> Task requirements:
Since the records include pictures, leave those out while you reproduce exactly and only the lines from the one containing "(629, 156) = (359, 159): grey" through the one containing "camera: 75 degrees left, 10 degrees up", inclusive.

══ Extracted data

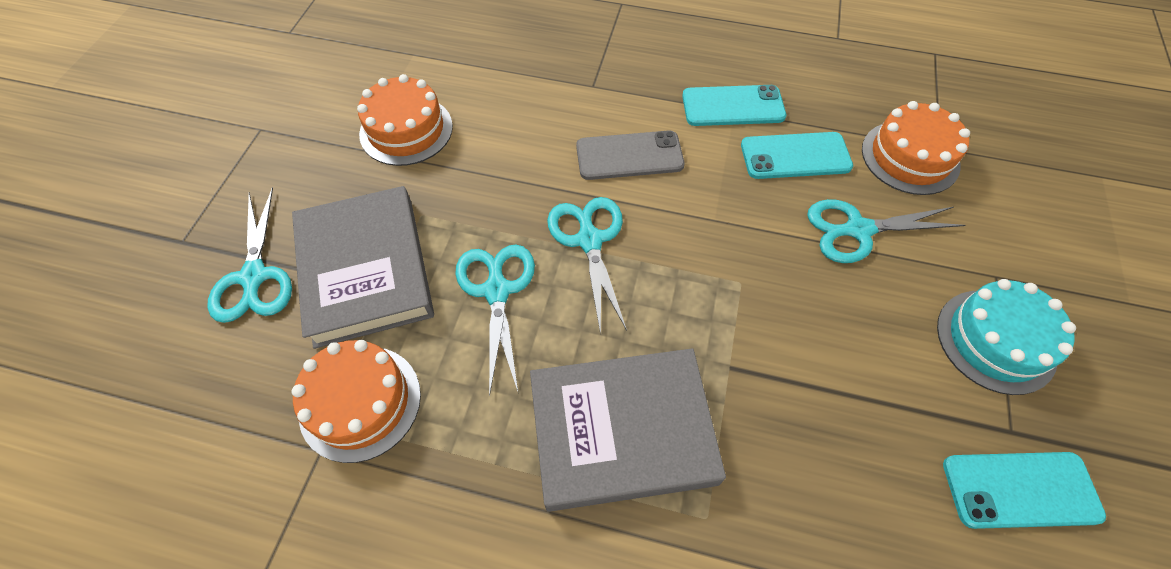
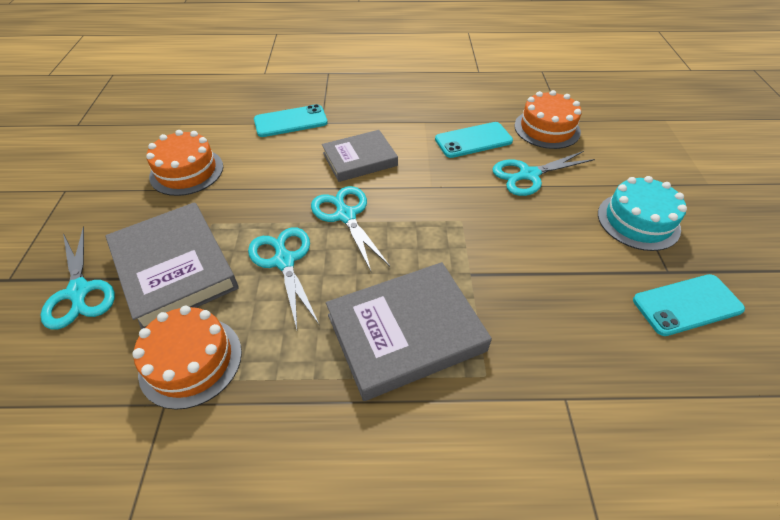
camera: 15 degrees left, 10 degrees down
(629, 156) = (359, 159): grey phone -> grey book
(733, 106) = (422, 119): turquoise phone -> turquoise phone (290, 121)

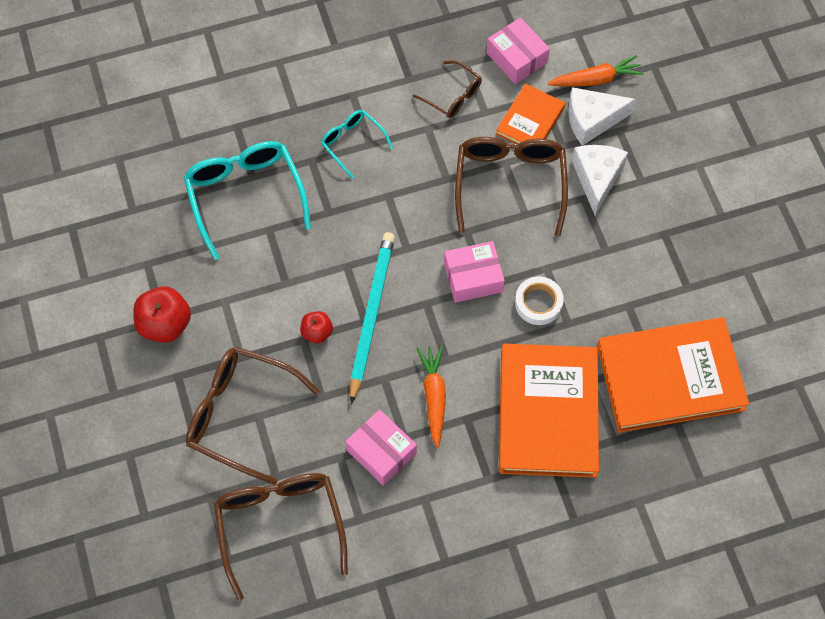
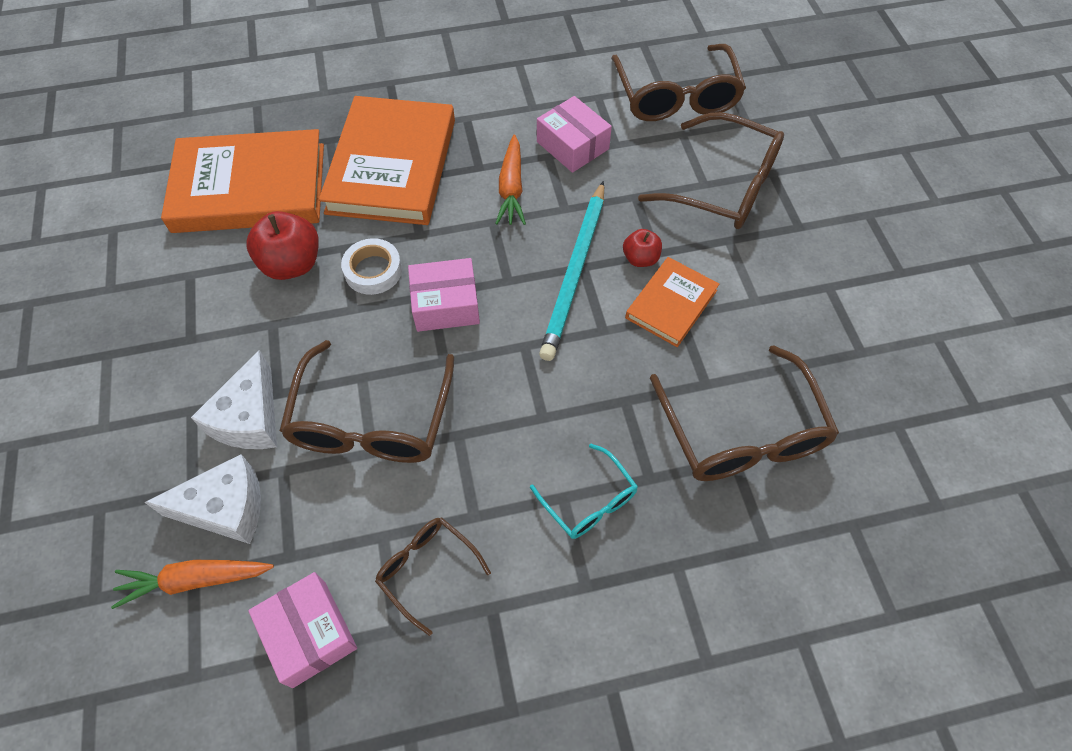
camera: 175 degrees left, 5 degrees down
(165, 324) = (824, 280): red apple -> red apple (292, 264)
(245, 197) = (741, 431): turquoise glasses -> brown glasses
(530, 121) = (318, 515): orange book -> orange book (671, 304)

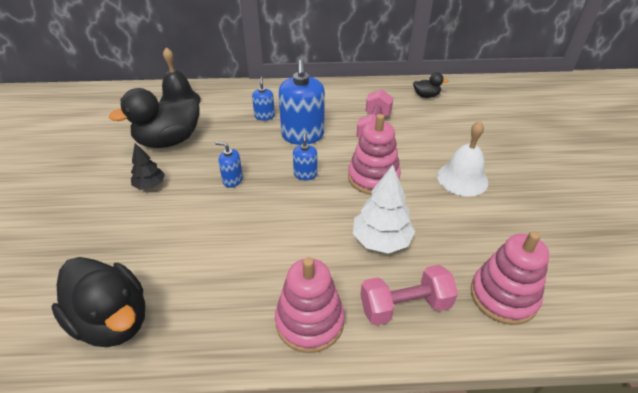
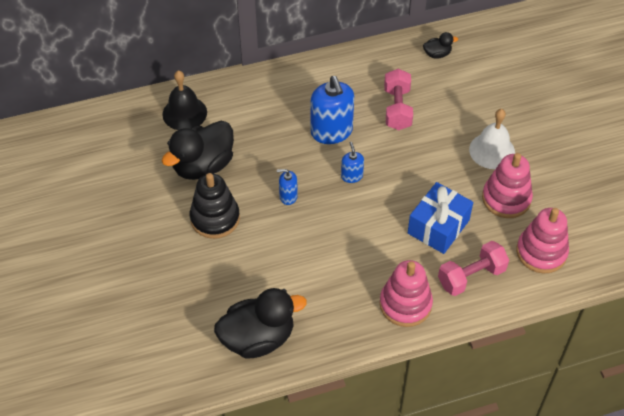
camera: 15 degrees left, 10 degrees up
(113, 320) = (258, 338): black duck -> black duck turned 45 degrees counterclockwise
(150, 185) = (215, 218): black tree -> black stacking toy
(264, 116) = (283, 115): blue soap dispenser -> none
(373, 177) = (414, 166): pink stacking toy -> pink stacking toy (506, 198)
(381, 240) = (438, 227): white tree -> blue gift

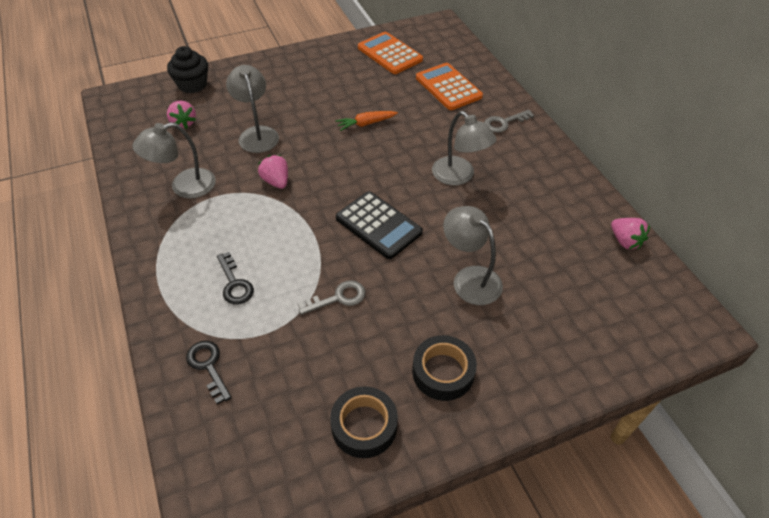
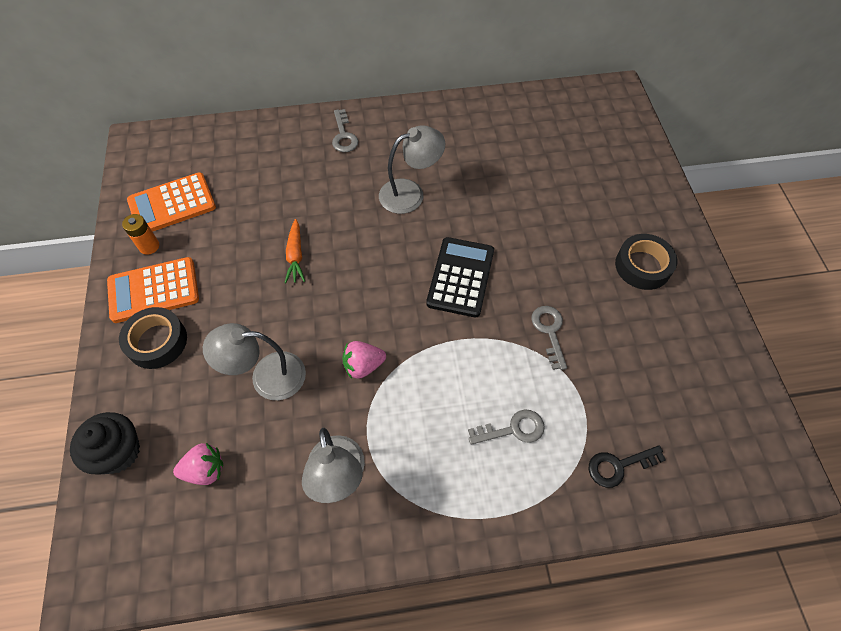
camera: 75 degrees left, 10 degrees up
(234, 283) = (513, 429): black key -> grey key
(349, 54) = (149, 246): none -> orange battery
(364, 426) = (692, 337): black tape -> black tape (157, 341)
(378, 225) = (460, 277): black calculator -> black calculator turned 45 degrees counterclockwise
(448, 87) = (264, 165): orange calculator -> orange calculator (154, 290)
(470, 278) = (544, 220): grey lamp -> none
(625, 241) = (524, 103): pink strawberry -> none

════

> Worked solution:
(629, 156) = (359, 159): grey phone -> grey book
(733, 106) = (422, 119): turquoise phone -> turquoise phone (290, 121)

camera: 175 degrees left, 5 degrees down
(165, 324) = (824, 280): red apple -> red apple (292, 264)
(245, 197) = (741, 431): turquoise glasses -> brown glasses
(530, 121) = (318, 515): orange book -> orange book (671, 304)

camera: 15 degrees left, 10 degrees up
(113, 320) = (258, 338): black duck -> black duck turned 45 degrees counterclockwise
(150, 185) = (215, 218): black tree -> black stacking toy
(264, 116) = (283, 115): blue soap dispenser -> none
(373, 177) = (414, 166): pink stacking toy -> pink stacking toy (506, 198)
(381, 240) = (438, 227): white tree -> blue gift

camera: 75 degrees left, 10 degrees up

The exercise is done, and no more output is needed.